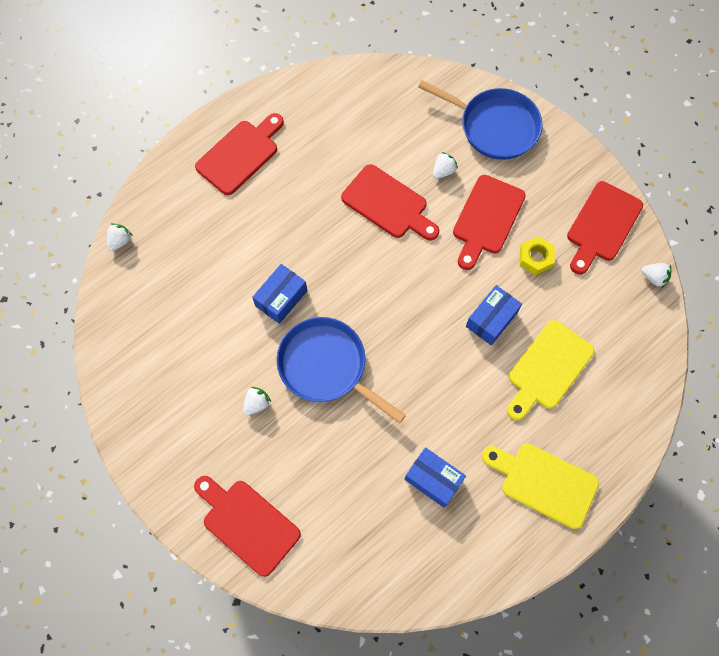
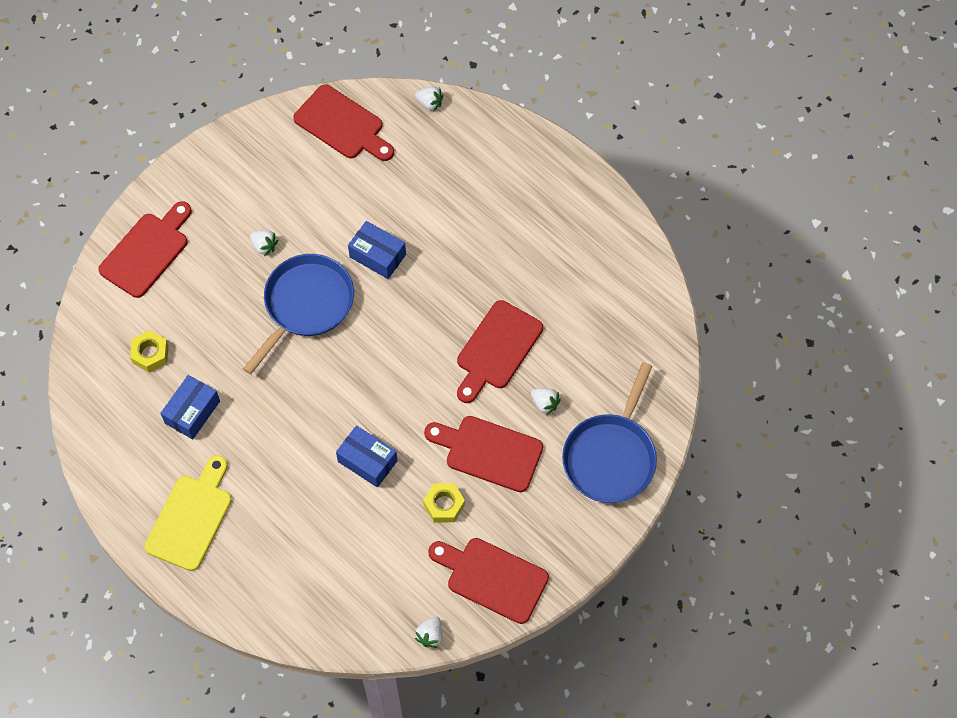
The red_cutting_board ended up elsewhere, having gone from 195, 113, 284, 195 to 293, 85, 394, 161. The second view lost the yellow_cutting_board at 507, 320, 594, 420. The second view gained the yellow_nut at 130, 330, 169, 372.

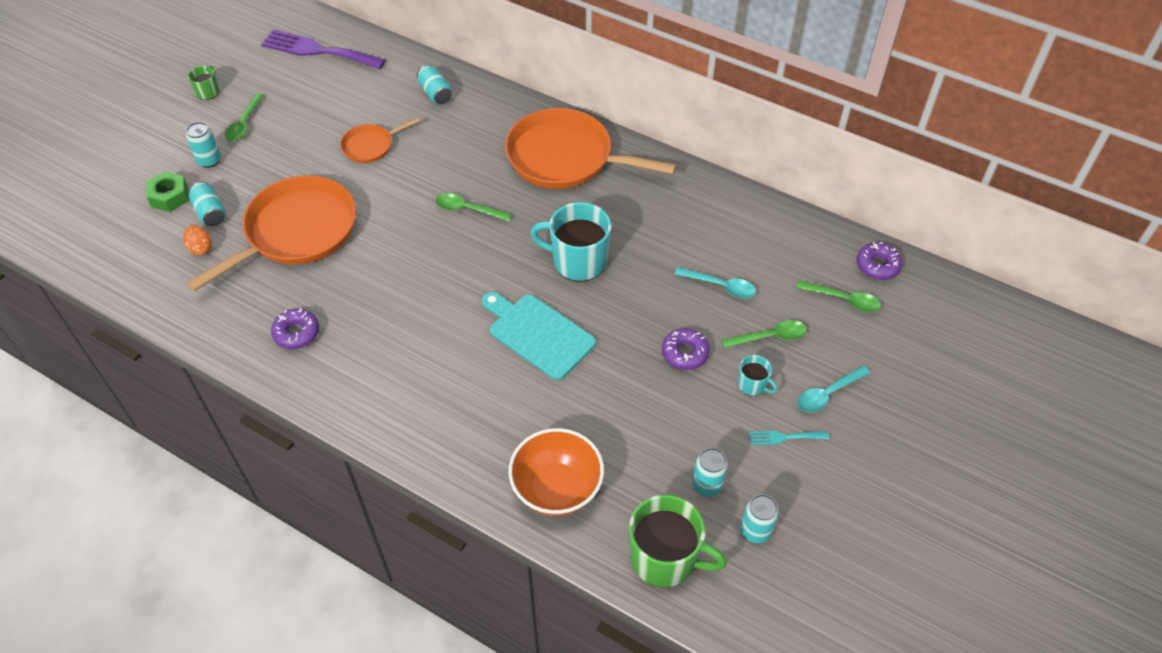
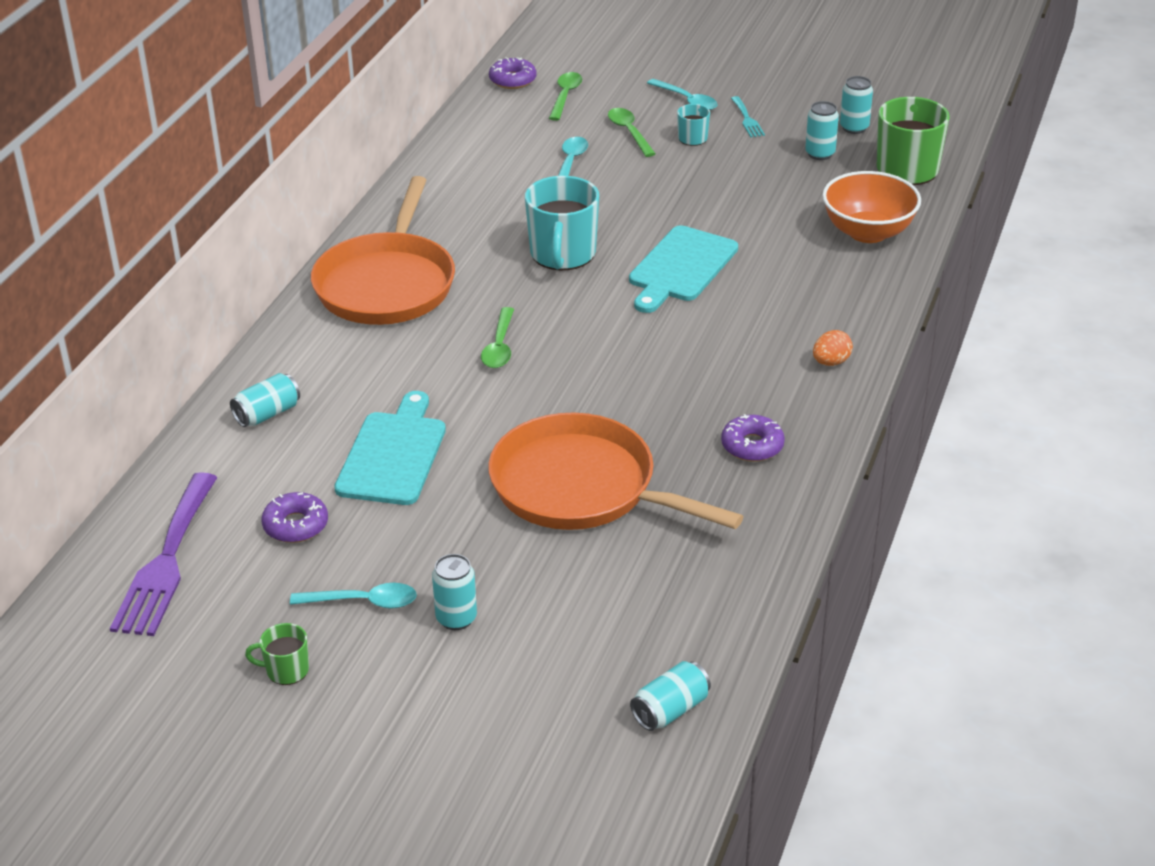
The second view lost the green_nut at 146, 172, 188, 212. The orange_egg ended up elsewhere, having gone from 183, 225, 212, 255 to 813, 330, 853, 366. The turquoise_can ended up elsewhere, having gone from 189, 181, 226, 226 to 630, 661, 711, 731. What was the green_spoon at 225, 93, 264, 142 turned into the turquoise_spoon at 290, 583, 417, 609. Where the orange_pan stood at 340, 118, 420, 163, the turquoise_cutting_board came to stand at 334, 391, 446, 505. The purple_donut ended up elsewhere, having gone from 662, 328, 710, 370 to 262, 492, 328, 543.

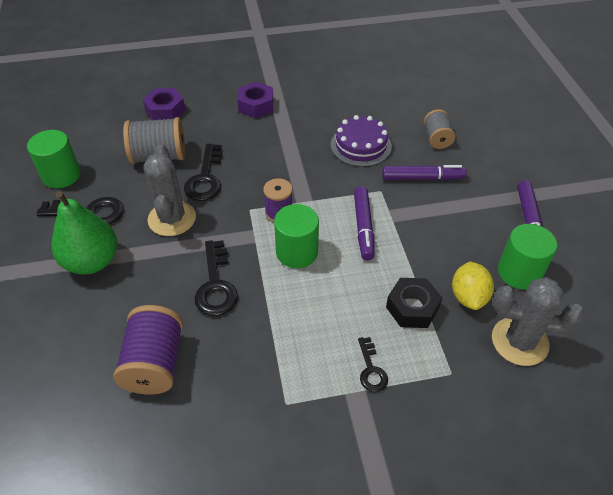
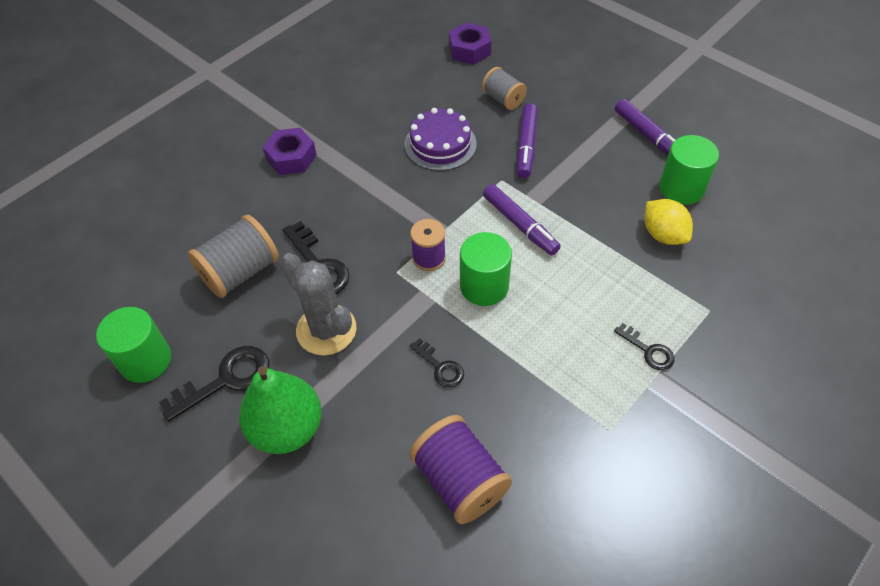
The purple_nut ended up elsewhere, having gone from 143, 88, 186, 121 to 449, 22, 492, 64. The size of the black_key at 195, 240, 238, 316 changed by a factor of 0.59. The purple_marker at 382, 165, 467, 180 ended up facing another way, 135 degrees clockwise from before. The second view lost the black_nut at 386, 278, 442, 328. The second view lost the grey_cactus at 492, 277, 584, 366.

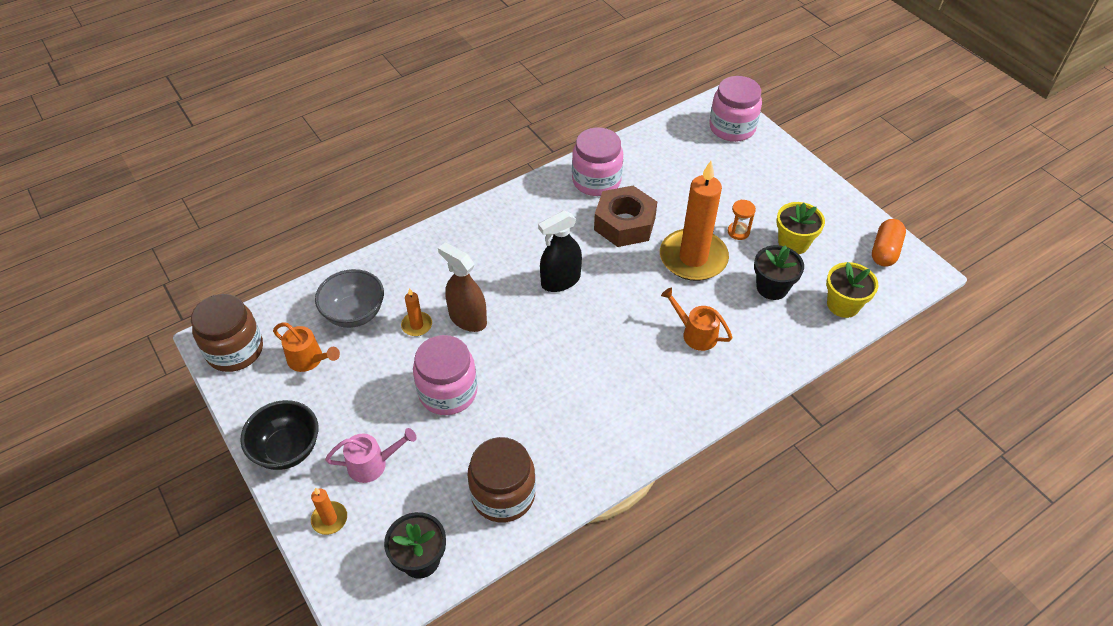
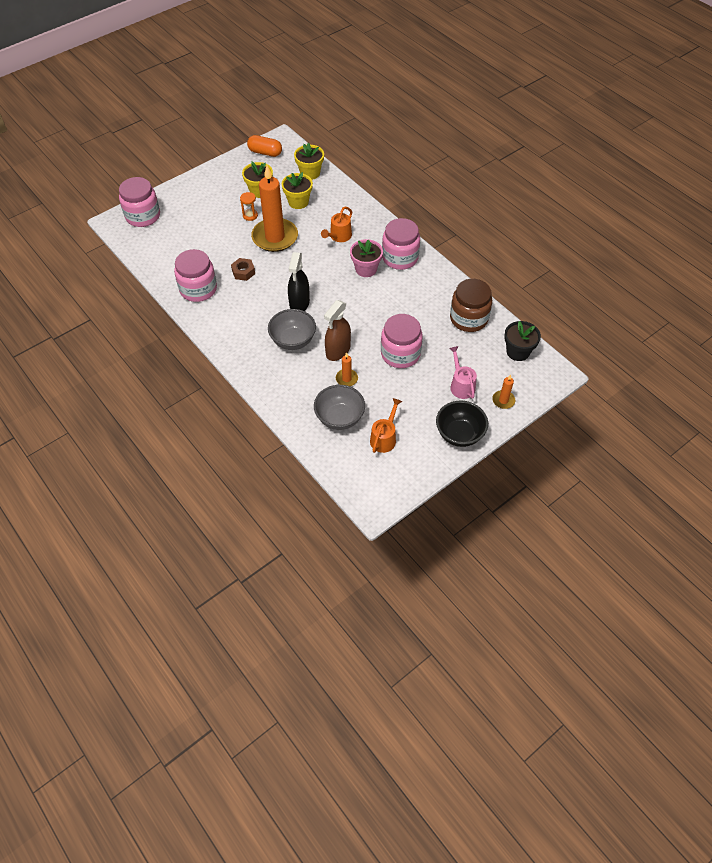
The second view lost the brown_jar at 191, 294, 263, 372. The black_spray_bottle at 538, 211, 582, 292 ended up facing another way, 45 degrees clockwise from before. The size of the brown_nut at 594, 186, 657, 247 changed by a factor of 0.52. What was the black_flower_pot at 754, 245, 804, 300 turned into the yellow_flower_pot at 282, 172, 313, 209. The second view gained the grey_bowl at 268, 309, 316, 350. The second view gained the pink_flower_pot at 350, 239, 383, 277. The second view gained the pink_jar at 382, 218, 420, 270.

○ ○ ○ ○ ○ ○ ○

▶ _The task_:
Pictures are to be dropped, and the remaining data set down exactly.

▶ _Result below_:
The red_cutting_board ended up elsewhere, having gone from 195, 113, 284, 195 to 293, 85, 394, 161. The second view lost the yellow_cutting_board at 507, 320, 594, 420. The second view gained the yellow_nut at 130, 330, 169, 372.

The second view lost the green_nut at 146, 172, 188, 212. The orange_egg ended up elsewhere, having gone from 183, 225, 212, 255 to 813, 330, 853, 366. The turquoise_can ended up elsewhere, having gone from 189, 181, 226, 226 to 630, 661, 711, 731. What was the green_spoon at 225, 93, 264, 142 turned into the turquoise_spoon at 290, 583, 417, 609. Where the orange_pan stood at 340, 118, 420, 163, the turquoise_cutting_board came to stand at 334, 391, 446, 505. The purple_donut ended up elsewhere, having gone from 662, 328, 710, 370 to 262, 492, 328, 543.

The purple_nut ended up elsewhere, having gone from 143, 88, 186, 121 to 449, 22, 492, 64. The size of the black_key at 195, 240, 238, 316 changed by a factor of 0.59. The purple_marker at 382, 165, 467, 180 ended up facing another way, 135 degrees clockwise from before. The second view lost the black_nut at 386, 278, 442, 328. The second view lost the grey_cactus at 492, 277, 584, 366.

The second view lost the brown_jar at 191, 294, 263, 372. The black_spray_bottle at 538, 211, 582, 292 ended up facing another way, 45 degrees clockwise from before. The size of the brown_nut at 594, 186, 657, 247 changed by a factor of 0.52. What was the black_flower_pot at 754, 245, 804, 300 turned into the yellow_flower_pot at 282, 172, 313, 209. The second view gained the grey_bowl at 268, 309, 316, 350. The second view gained the pink_flower_pot at 350, 239, 383, 277. The second view gained the pink_jar at 382, 218, 420, 270.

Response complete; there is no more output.